YOUR TASK
When a line below contains the word "white", copy that line.

(Data excerpts)
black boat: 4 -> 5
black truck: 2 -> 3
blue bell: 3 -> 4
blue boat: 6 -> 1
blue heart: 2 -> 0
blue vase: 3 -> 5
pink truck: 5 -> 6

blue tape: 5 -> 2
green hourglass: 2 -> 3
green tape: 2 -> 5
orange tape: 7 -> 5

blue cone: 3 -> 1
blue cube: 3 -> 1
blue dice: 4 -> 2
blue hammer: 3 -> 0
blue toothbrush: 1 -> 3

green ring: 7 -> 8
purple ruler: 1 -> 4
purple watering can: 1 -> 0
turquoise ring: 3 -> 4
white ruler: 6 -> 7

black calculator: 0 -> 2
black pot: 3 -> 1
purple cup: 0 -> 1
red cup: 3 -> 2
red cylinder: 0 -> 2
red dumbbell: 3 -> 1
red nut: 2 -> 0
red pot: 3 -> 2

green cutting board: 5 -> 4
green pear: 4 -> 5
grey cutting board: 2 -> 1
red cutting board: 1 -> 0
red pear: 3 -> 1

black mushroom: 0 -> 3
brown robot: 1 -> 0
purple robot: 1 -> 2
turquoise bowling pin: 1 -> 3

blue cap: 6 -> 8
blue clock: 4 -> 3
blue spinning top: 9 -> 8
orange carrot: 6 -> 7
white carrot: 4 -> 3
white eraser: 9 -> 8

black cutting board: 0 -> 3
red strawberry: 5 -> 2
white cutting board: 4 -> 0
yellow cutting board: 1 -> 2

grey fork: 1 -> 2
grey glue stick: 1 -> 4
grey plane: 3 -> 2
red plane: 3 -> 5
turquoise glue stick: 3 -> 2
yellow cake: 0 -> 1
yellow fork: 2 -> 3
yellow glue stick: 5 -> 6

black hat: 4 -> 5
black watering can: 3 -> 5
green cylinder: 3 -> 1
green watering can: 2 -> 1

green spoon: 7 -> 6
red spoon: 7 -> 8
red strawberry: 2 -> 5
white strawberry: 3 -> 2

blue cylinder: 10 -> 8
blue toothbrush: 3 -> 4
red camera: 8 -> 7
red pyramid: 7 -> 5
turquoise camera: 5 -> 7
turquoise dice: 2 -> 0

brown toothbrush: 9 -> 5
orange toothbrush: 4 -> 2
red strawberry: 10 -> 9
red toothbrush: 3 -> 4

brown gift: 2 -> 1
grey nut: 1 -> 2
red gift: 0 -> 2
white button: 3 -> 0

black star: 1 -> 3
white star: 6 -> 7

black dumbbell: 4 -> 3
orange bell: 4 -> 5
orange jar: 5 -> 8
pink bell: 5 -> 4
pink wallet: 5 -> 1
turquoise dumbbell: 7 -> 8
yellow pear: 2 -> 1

RESPONSE FOR THIS EXERCISE
white ruler: 6 -> 7
white carrot: 4 -> 3
white eraser: 9 -> 8
white cutting board: 4 -> 0
white strawberry: 3 -> 2
white button: 3 -> 0
white star: 6 -> 7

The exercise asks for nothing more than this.